Everything from the line with "67 155 79 139" to the end of the data should be restated word for word, and nothing before it.

SUPPLIED DATA:

○ ○ ○ ○ ○ ○ ○

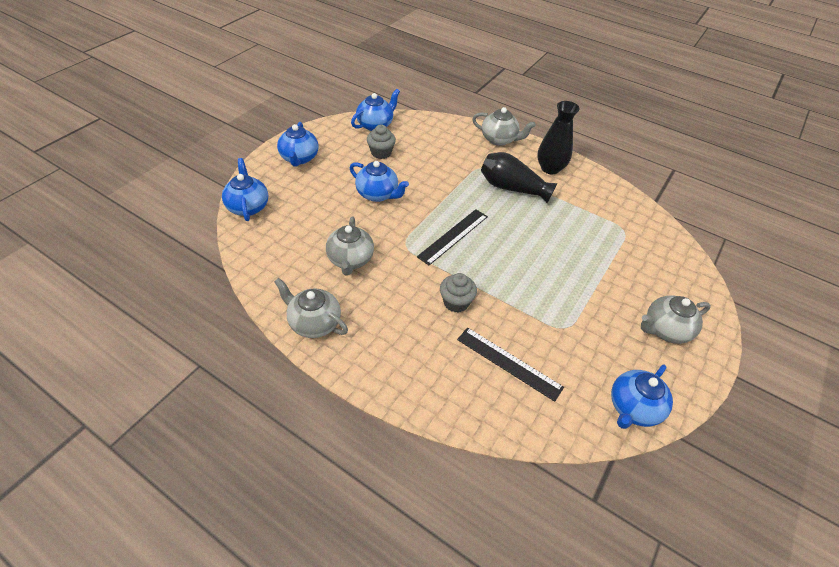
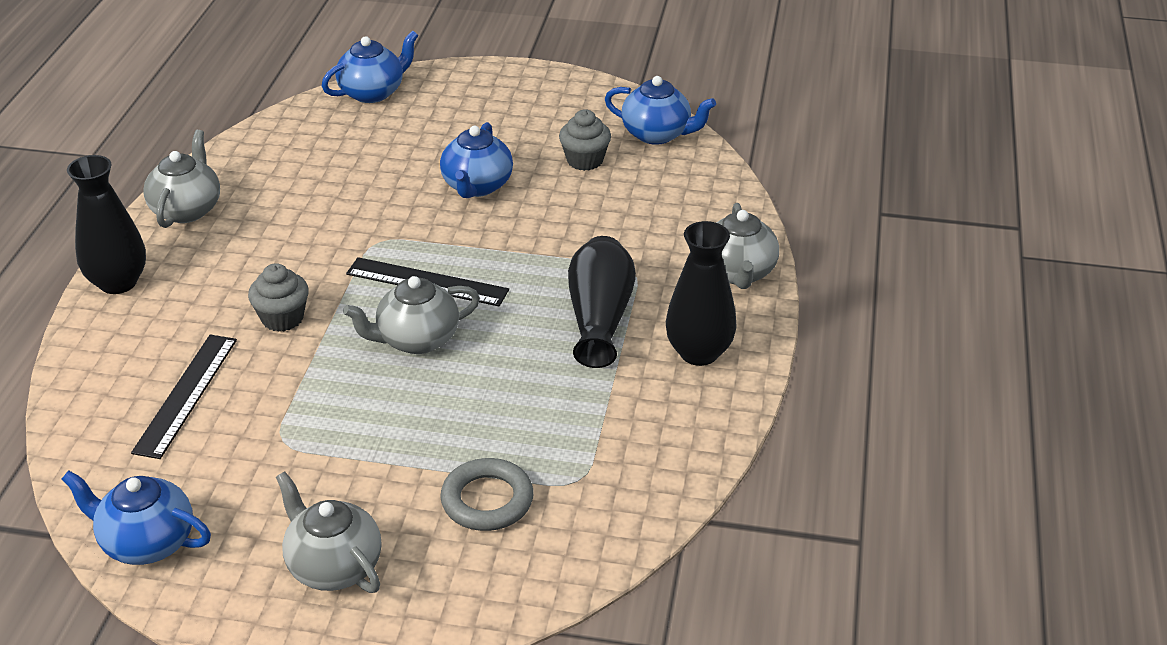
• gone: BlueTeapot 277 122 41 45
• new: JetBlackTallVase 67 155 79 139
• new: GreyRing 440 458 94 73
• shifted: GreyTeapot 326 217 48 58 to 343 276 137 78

○ ○ ○ ○ ○ ○ ○

TASK SOLUTION:
• new: JetBlackTallVase 67 155 79 139
• new: GreyRing 440 458 94 73
• shifted: GreyTeapot 326 217 48 58 to 343 276 137 78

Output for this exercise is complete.